§ Exercise
List every line in the records below that contains the word "wooden". Case counts.
════════════════════
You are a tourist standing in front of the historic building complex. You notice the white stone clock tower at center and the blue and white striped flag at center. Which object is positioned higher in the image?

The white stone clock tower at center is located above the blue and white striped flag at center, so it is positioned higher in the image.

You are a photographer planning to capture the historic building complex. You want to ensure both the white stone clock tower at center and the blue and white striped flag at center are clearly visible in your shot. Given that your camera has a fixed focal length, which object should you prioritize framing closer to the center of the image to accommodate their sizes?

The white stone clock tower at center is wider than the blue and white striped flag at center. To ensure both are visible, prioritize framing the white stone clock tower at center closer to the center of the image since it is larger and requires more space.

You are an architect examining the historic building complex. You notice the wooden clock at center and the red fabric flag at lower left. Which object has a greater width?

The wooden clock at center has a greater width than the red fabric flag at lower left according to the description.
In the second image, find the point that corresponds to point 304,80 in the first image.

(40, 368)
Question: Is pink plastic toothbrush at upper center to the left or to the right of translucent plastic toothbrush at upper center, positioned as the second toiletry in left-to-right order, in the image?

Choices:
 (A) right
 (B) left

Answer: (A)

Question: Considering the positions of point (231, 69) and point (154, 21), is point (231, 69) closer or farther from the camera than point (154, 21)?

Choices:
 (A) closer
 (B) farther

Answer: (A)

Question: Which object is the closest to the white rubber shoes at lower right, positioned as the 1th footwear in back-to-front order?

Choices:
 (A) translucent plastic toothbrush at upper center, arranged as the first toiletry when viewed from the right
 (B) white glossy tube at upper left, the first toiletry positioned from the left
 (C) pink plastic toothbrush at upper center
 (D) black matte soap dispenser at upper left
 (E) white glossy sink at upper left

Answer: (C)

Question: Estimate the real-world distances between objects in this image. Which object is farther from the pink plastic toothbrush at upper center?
════════════════════
§ Task answer
You are an architect examining the historic building complex. You notice the wooden clock at center and the red fabric flag at lower left. Which object has a greater width?
The wooden clock at center has a greater width than the red fabric flag at lower left according to the description.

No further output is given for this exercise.